▸ **PROBLEM DESCRIPTION**
Images appear in the records below; leave them out and repeat everything else exactly.
********************
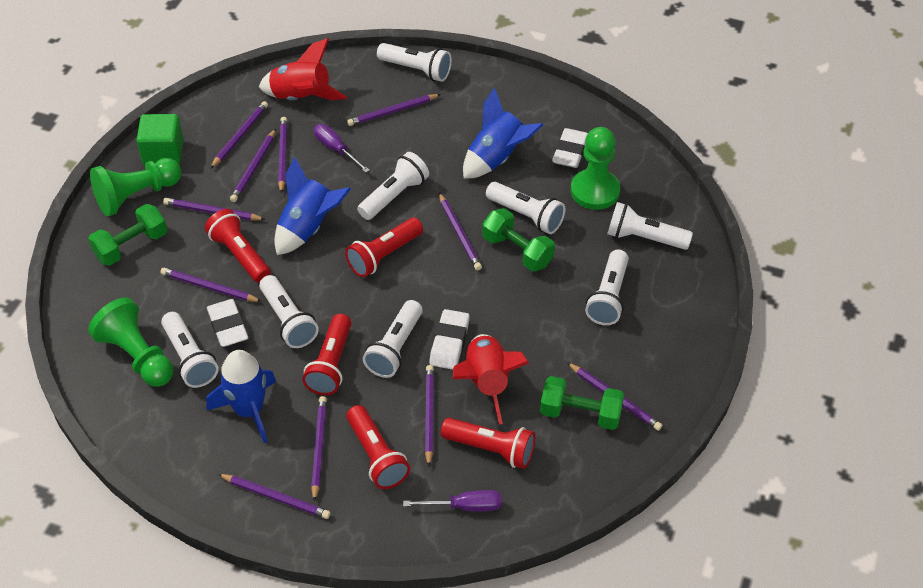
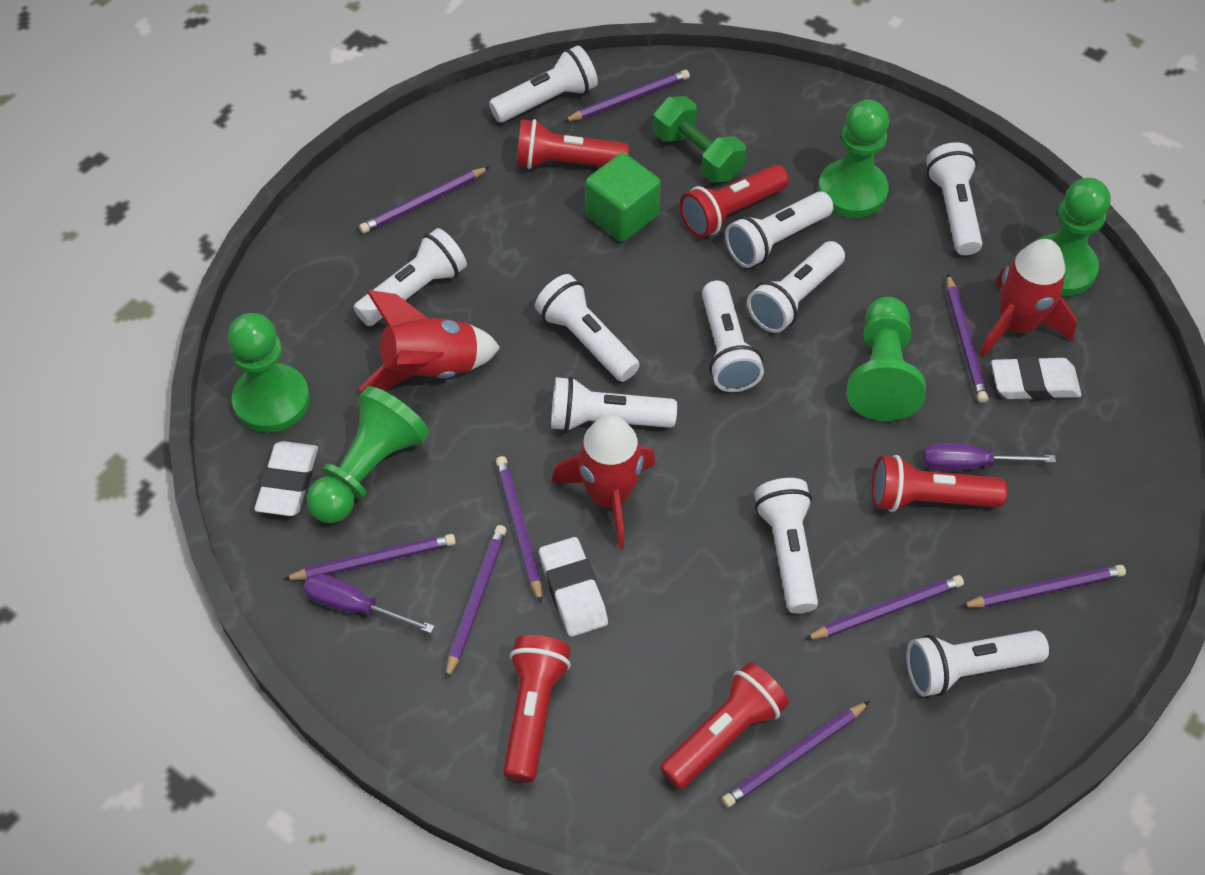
blue rocket: 3 -> 0
green dumbbell: 3 -> 1
green pawn: 3 -> 5
purple pencil: 11 -> 9
red rocket: 2 -> 3
white flashlight: 8 -> 10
********************
▸ **COMPLETED TASK**
blue rocket: 3 -> 0
green dumbbell: 3 -> 1
green pawn: 3 -> 5
purple pencil: 11 -> 9
red rocket: 2 -> 3
white flashlight: 8 -> 10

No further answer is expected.